**Spatial grounding data**

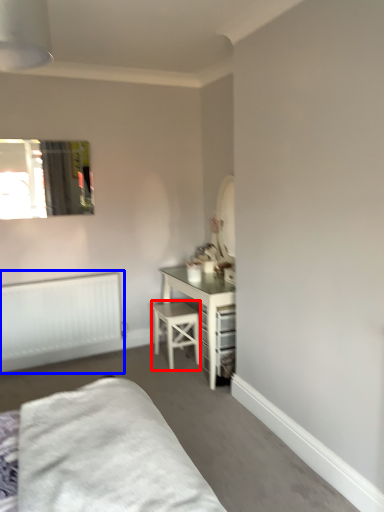
Question: Which point is further to the camera, stool (highlighted by a red box) or radiator (highlighted by a blue box)?

Choices:
 (A) stool
 (B) radiator

Answer: (A)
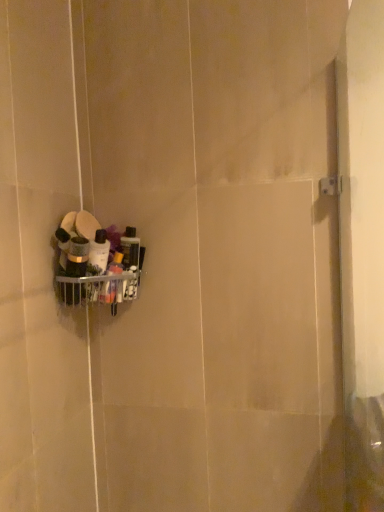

**Work request**
Rewrite every entry above, swapping "highlighted" for "marked" and changing nothing else. Omit the pictures.

**Finished exercise**
Question: Which point is further to the camera, stool (marked by a red box) or radiator (marked by a blue box)?

Choices:
 (A) stool
 (B) radiator

Answer: (A)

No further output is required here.